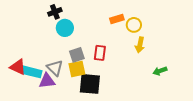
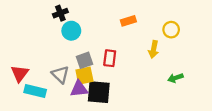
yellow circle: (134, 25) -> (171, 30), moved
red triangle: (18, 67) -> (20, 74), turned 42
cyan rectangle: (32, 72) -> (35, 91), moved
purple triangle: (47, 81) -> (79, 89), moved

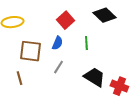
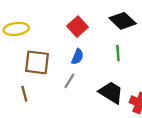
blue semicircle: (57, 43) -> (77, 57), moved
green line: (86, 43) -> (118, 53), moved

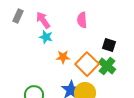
= = = = = = =
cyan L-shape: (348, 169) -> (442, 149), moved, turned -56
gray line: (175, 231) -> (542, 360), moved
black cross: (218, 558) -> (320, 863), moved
= = = = = = =
YOUR INSTRUCTIONS
Of the entries above, transcribe exactly those lines that fall between the line containing "gray line: (175, 231) -> (542, 360), moved" and the line containing "black cross: (218, 558) -> (320, 863), moved", together with those two lines.

TASK OUTPUT
gray line: (175, 231) -> (542, 360), moved
black cross: (218, 558) -> (320, 863), moved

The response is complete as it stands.